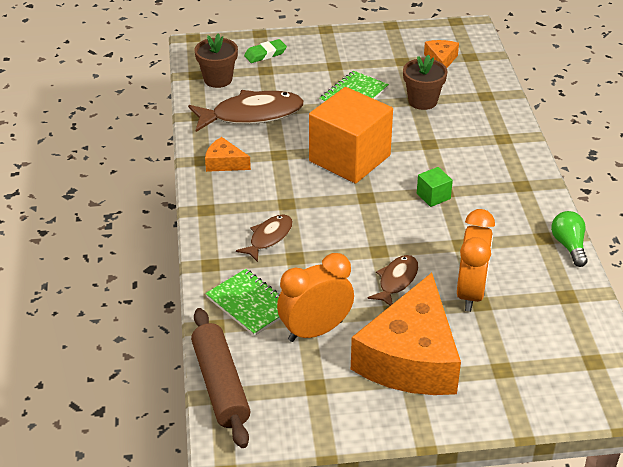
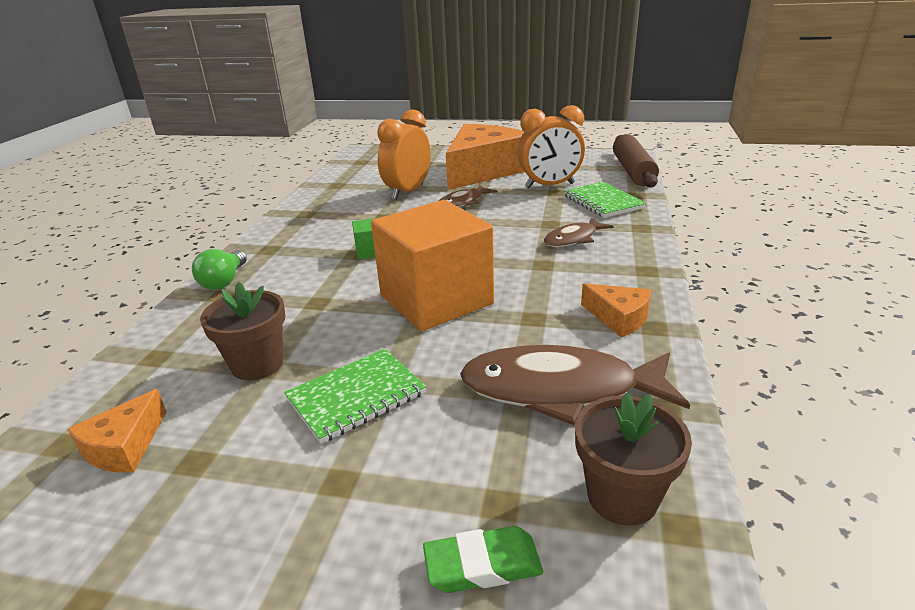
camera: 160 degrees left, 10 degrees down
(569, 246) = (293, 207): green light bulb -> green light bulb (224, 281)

* * *

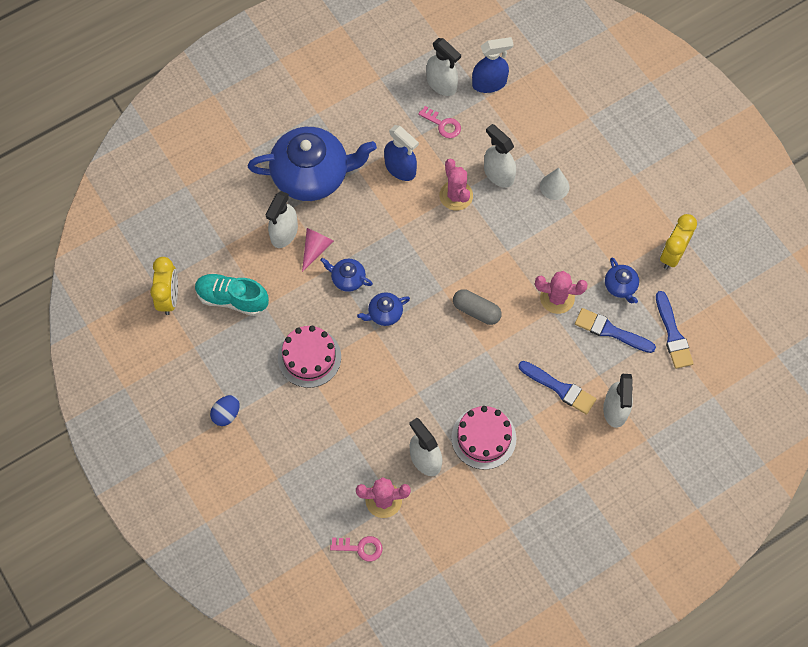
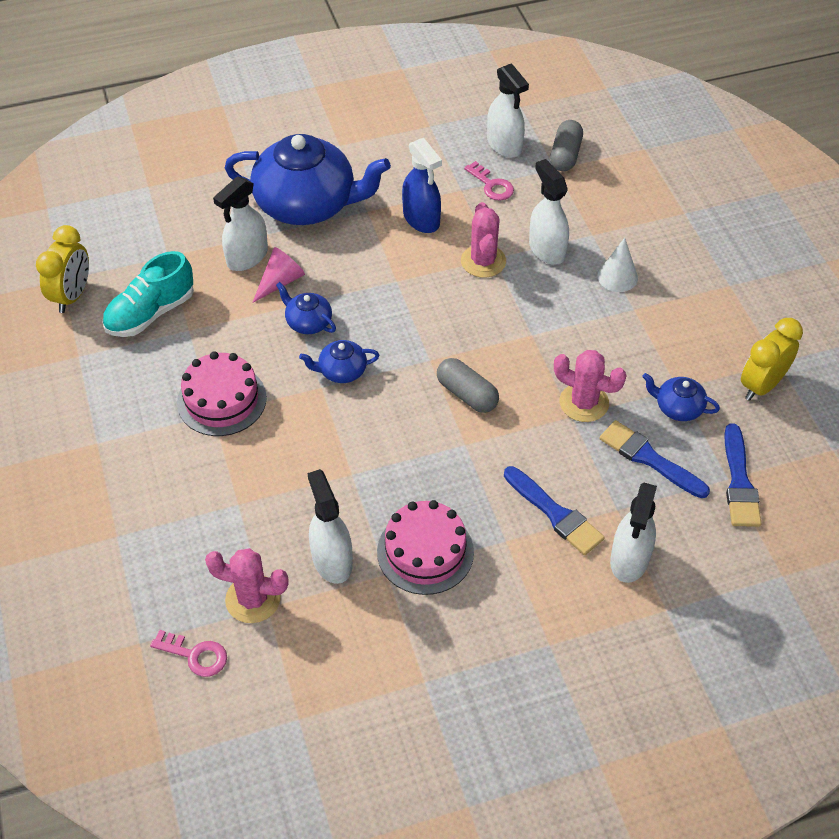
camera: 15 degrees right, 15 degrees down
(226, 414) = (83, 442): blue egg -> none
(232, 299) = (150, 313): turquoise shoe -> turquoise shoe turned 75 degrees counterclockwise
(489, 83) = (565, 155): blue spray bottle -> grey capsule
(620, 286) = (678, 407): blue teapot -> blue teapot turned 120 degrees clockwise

==

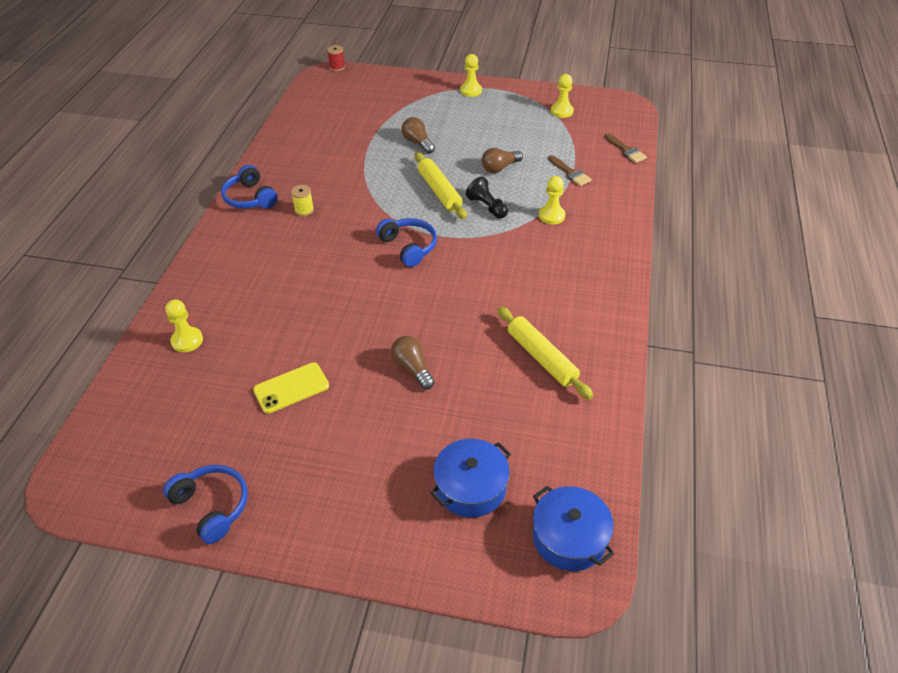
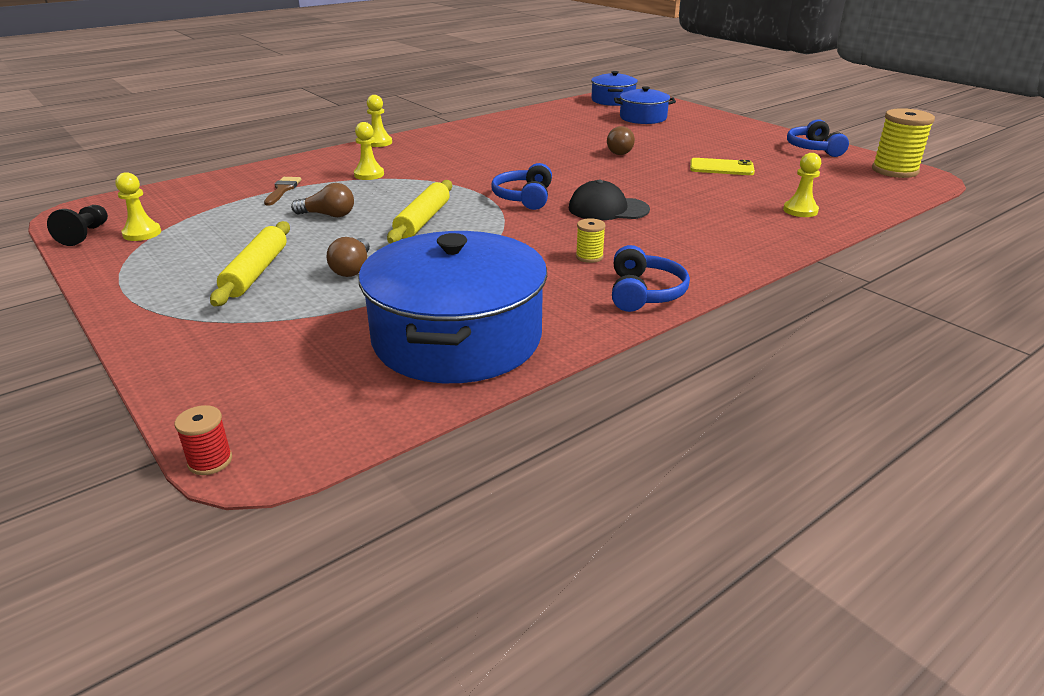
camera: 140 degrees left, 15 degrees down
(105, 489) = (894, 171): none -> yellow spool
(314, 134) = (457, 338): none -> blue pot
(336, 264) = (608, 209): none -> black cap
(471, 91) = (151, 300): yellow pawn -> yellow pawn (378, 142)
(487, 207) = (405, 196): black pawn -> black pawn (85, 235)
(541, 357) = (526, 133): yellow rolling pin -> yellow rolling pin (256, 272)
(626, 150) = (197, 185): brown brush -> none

• **REQUIREMENT**
Of the lines above, extract only those from the line with "camera: 160 degrees left, 10 degrees down" to the line with "(569, 246) = (293, 207): green", both included, exactly as written.

• **YOUR RESPONSE**
camera: 160 degrees left, 10 degrees down
(569, 246) = (293, 207): green light bulb -> green light bulb (224, 281)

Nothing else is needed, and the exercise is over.